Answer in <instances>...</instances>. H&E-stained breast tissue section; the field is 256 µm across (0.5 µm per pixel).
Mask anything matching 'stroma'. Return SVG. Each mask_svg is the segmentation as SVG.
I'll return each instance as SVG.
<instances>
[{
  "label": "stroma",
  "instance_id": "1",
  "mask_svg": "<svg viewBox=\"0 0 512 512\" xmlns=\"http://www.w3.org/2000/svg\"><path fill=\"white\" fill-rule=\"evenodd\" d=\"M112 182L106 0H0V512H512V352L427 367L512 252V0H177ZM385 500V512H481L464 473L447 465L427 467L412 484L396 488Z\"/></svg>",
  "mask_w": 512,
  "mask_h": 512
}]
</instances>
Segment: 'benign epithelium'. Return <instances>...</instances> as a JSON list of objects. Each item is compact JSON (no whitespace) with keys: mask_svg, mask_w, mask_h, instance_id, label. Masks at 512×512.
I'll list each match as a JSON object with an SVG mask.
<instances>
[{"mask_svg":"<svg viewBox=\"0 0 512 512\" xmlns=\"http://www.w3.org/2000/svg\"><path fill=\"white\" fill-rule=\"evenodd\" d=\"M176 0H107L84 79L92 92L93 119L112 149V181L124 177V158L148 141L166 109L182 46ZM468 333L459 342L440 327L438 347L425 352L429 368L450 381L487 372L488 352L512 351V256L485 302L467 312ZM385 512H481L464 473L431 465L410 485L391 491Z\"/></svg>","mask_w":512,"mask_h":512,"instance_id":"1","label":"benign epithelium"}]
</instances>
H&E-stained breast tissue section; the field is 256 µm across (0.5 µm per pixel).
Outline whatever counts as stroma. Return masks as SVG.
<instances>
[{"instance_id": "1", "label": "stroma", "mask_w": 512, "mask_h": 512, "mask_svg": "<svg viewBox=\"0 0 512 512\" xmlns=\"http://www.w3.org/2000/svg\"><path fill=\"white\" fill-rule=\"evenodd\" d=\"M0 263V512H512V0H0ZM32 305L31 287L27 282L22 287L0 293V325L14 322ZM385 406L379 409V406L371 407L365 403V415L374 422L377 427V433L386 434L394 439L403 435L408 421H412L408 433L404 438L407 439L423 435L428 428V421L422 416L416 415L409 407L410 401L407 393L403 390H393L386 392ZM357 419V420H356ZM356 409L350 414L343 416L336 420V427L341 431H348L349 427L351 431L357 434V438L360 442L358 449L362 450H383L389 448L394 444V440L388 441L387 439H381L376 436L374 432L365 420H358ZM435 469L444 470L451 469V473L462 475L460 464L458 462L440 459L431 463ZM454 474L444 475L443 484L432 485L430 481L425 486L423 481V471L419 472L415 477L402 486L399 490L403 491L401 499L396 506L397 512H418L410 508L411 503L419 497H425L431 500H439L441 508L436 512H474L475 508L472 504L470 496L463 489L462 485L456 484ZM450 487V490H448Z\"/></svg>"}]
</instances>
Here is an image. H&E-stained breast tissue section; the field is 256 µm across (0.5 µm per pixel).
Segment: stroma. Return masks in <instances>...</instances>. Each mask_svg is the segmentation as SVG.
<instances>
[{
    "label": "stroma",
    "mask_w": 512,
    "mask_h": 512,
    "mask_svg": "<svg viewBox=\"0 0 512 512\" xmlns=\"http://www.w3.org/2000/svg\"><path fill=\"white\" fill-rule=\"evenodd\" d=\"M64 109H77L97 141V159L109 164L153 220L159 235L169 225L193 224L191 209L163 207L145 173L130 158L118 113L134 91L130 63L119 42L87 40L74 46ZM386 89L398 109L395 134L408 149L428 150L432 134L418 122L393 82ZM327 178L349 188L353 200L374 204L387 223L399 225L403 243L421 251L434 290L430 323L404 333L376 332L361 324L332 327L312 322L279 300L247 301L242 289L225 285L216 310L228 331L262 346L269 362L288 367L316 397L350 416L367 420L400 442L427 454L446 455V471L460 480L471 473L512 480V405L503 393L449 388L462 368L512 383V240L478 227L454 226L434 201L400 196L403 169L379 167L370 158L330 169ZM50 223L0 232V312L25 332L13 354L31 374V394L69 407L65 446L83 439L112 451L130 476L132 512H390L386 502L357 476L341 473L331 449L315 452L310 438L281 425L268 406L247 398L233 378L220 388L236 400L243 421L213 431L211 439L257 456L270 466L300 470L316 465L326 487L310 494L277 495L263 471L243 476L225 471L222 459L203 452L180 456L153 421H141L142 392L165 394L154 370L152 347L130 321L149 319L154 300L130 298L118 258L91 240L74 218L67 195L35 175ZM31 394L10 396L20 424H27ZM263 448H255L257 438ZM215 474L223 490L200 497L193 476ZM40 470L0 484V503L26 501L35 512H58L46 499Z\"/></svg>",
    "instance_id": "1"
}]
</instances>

------------

■ YOUR INSTRUCTIONS
Your task is to quote the listing above word for word.

■ WORKED ANSWER
Answer in <instances>...</instances>. H&E-stained breast tissue section; the field is 256 µm across (0.5 µm per pixel).
Mask anything matching 'stroma'. Return SVG. Each mask_svg is the segmentation as SVG.
I'll return each instance as SVG.
<instances>
[{
  "label": "stroma",
  "instance_id": "1",
  "mask_svg": "<svg viewBox=\"0 0 512 512\" xmlns=\"http://www.w3.org/2000/svg\"><path fill=\"white\" fill-rule=\"evenodd\" d=\"M112 182L106 0H0V512H512V352L427 367L512 252V0H177ZM385 500V512H481L464 473L447 465L427 467L412 484L396 488Z\"/></svg>",
  "mask_w": 512,
  "mask_h": 512
}]
</instances>
Segment: 'benign epithelium'. Return <instances>...</instances> as a JSON list of objects. Each item is compact JSON (no whitespace) with keys: mask_svg, mask_w, mask_h, instance_id, label. Masks at 512×512.
I'll list each match as a JSON object with an SVG mask.
<instances>
[{"mask_svg":"<svg viewBox=\"0 0 512 512\" xmlns=\"http://www.w3.org/2000/svg\"><path fill=\"white\" fill-rule=\"evenodd\" d=\"M176 0H107L84 79L92 92L93 119L112 149V181L124 177V158L148 141L166 109L182 46ZM468 333L459 342L440 327L438 347L425 352L429 368L450 381L487 372L488 352L512 351V256L485 302L467 312ZM385 512H481L464 473L431 465L410 485L391 491Z\"/></svg>","mask_w":512,"mask_h":512,"instance_id":"1","label":"benign epithelium"}]
</instances>
H&E-stained breast tissue section; the field is 256 µm across (0.5 µm per pixel).
Outline whatever counts as stroma. Return masks as SVG.
<instances>
[{"instance_id": "1", "label": "stroma", "mask_w": 512, "mask_h": 512, "mask_svg": "<svg viewBox=\"0 0 512 512\" xmlns=\"http://www.w3.org/2000/svg\"><path fill=\"white\" fill-rule=\"evenodd\" d=\"M0 263V512H512V0H0ZM32 305L31 287L27 282L22 287L0 293V325L14 322ZM385 406L379 409V406L371 407L365 403V415L374 422L377 427V433L386 434L394 439L403 435L408 421H412L408 433L404 438L407 439L423 435L428 428V421L422 416L416 415L409 407L410 401L407 393L403 390H393L386 392ZM357 419V420H356ZM356 409L350 414L343 416L336 420V427L341 431H348L349 427L351 431L357 434V438L360 442L358 449L362 450H383L389 448L394 444V440L388 441L387 439H381L376 436L374 432L365 420H358ZM435 469L444 470L451 469V473L462 475L460 464L458 462L440 459L431 463ZM454 474L444 475L443 484L432 485L430 481L425 486L423 481V471L419 472L415 477L402 486L399 490L403 491L401 499L396 506L397 512H418L410 508L411 503L419 497H425L431 500H439L441 508L436 512H474L475 508L472 504L470 496L463 489L462 485L456 484ZM450 487V490H448Z\"/></svg>"}]
</instances>
Here is an image. H&E-stained breast tissue section; the field is 256 µm across (0.5 µm per pixel).
Segment: stroma. Return masks in <instances>...</instances>. Each mask_svg is the segmentation as SVG.
<instances>
[{
    "label": "stroma",
    "mask_w": 512,
    "mask_h": 512,
    "mask_svg": "<svg viewBox=\"0 0 512 512\" xmlns=\"http://www.w3.org/2000/svg\"><path fill=\"white\" fill-rule=\"evenodd\" d=\"M64 109H77L97 141V159L109 164L153 220L159 235L169 225L193 224L191 209L163 207L145 173L130 158L118 113L134 91L130 63L119 42L87 40L74 46ZM386 89L398 109L395 134L408 149L428 150L432 134L418 122L393 82ZM327 178L349 188L353 200L374 204L387 223L399 225L403 243L421 251L434 290L430 323L404 333L376 332L361 324L332 327L312 322L279 300L247 301L242 289L225 285L216 310L228 331L262 346L269 362L288 367L316 397L350 416L367 420L400 442L427 454L446 455V471L460 480L471 473L512 480V405L503 393L449 388L462 368L512 383V240L478 227L454 226L434 201L400 196L403 169L379 167L370 158L330 169ZM50 223L0 232V312L25 332L13 354L31 374V394L69 407L65 446L83 439L112 451L130 476L132 512H390L386 502L357 476L341 473L331 449L315 452L310 438L281 425L268 406L247 398L233 378L220 388L236 400L243 421L213 431L211 439L257 456L270 466L300 470L316 465L326 487L310 494L277 495L263 471L243 476L225 471L222 459L203 452L180 456L153 421H141L142 392L165 394L154 370L152 347L130 321L149 319L154 300L130 298L118 258L91 240L74 218L67 195L35 175ZM31 394L10 396L20 424H27ZM263 448H255L257 438ZM215 474L223 490L200 497L193 476ZM40 470L0 484V503L26 501L35 512H58L46 499Z\"/></svg>",
    "instance_id": "1"
}]
</instances>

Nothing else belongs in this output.